Please find every line in the records below that contains the word "cake", and copy it.

Object change listings
____

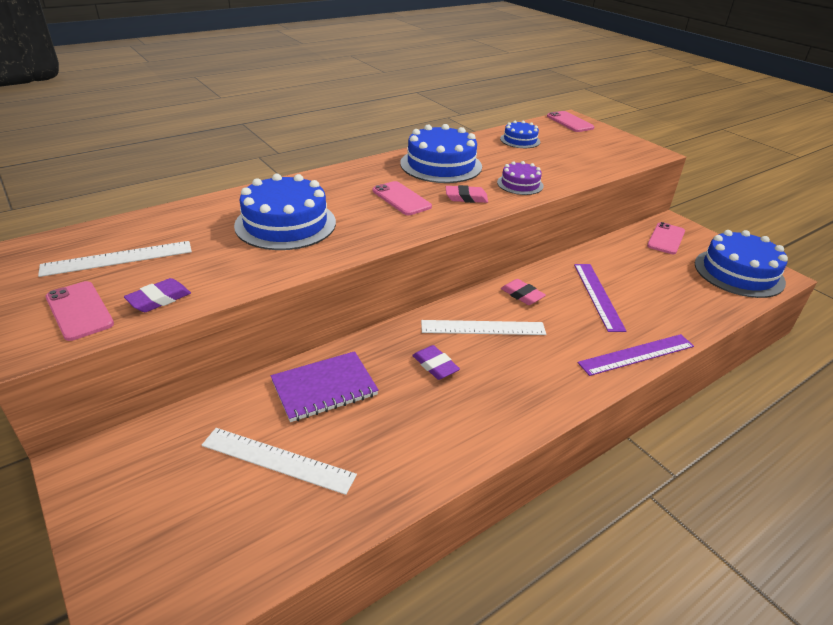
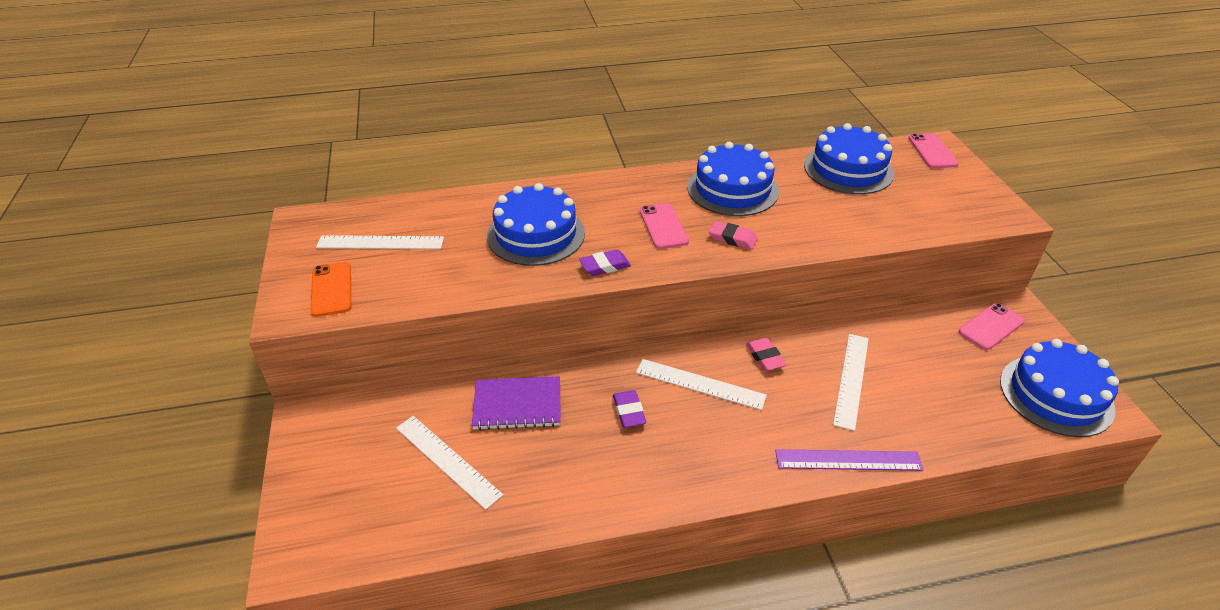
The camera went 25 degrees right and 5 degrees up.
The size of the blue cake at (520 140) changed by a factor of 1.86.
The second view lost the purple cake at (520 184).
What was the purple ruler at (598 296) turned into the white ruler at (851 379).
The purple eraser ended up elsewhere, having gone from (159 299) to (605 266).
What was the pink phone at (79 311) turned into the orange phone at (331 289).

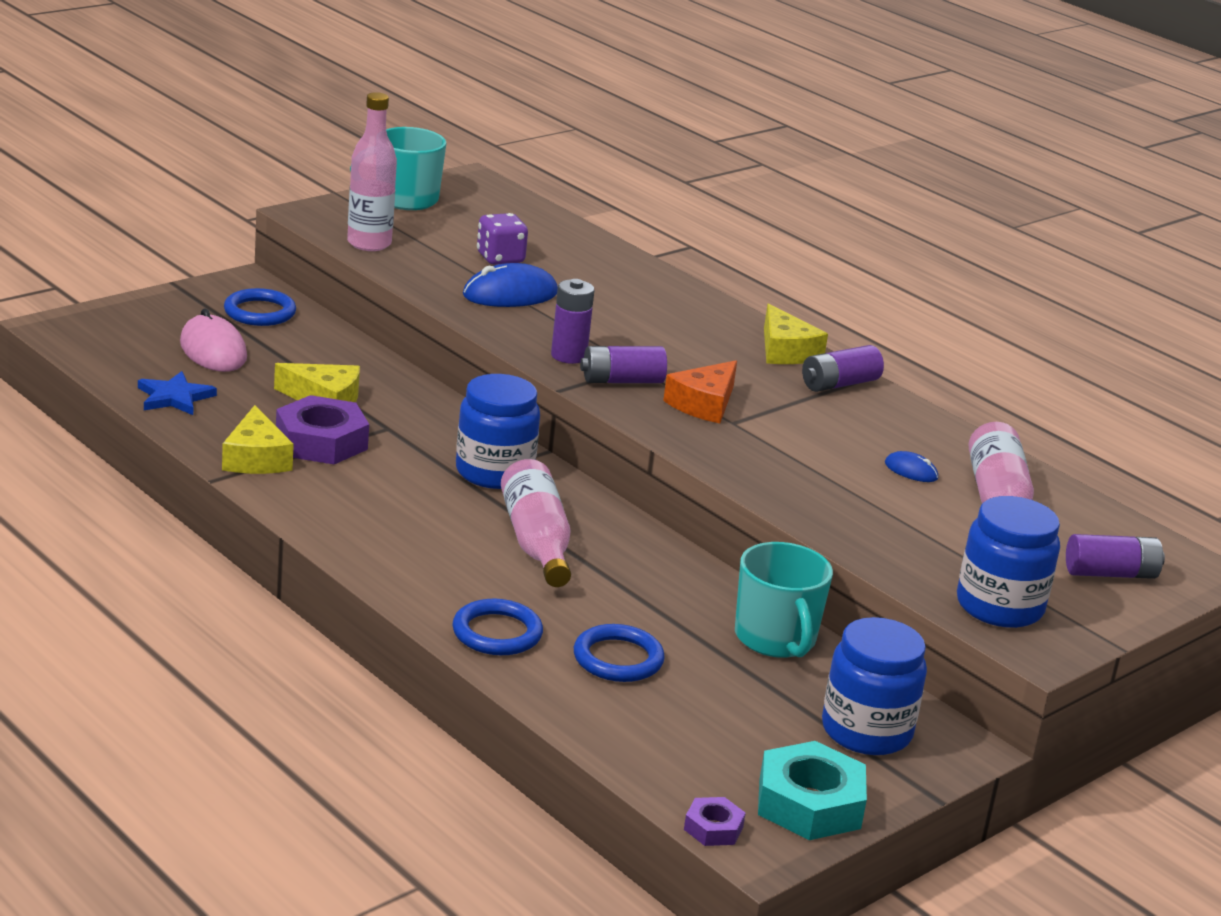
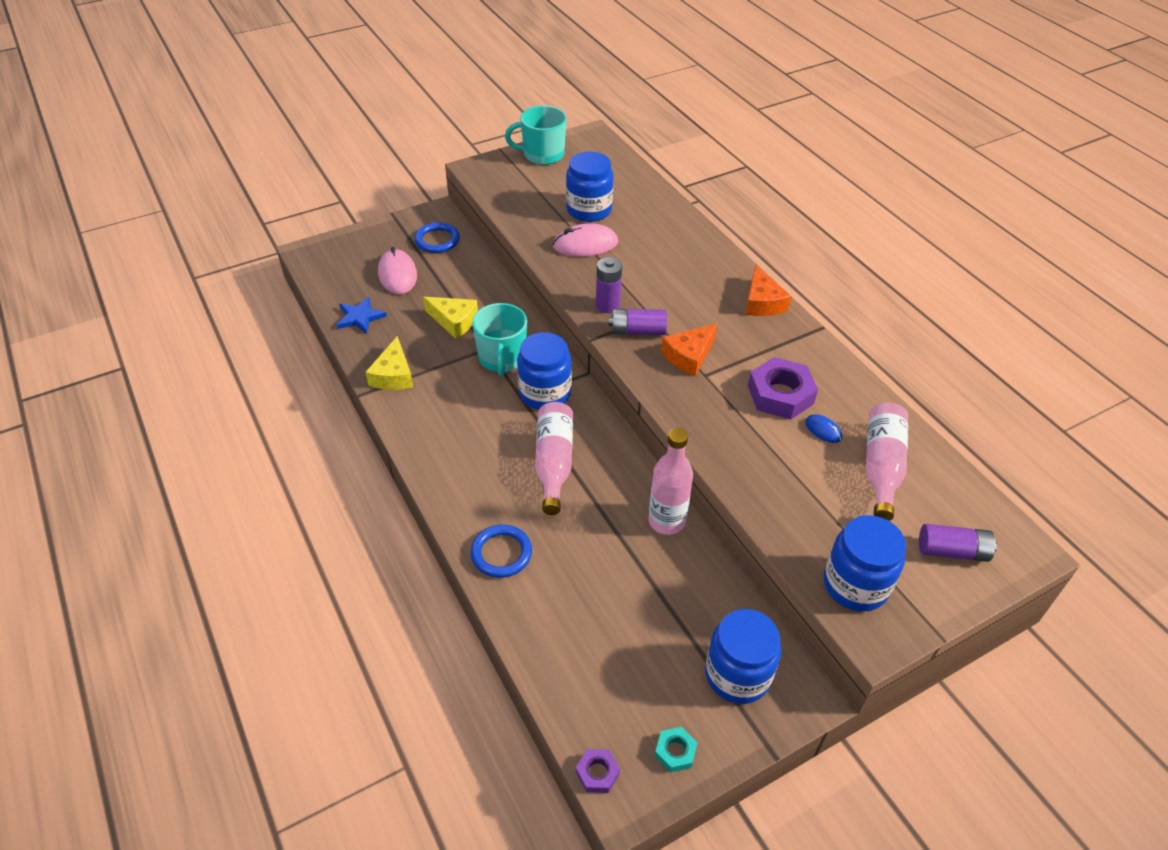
The camera went 15 degrees right and 20 degrees up.
The pink bottle ended up elsewhere, having gone from (369 244) to (666 521).
Where the purple dice stood at (500 258), the blue jar came to stand at (589 210).
What was the blue mouse at (510 294) turned into the pink mouse at (585 244).
What was the yellow cheese at (785 351) turned into the orange cheese at (762 302).
The second view lost the purple battery at (839 384).
The purple nut ended up elsewhere, having gone from (321 441) to (780 394).
The turquoise mug ended up elsewhere, having gone from (775 639) to (502 358).
The second view lost the blue ring at (618 659).
The size of the turquoise nut at (809 803) changed by a factor of 0.51.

____

Result of the task >>
The size of the blue cake at (520 140) changed by a factor of 1.86.
The second view lost the purple cake at (520 184).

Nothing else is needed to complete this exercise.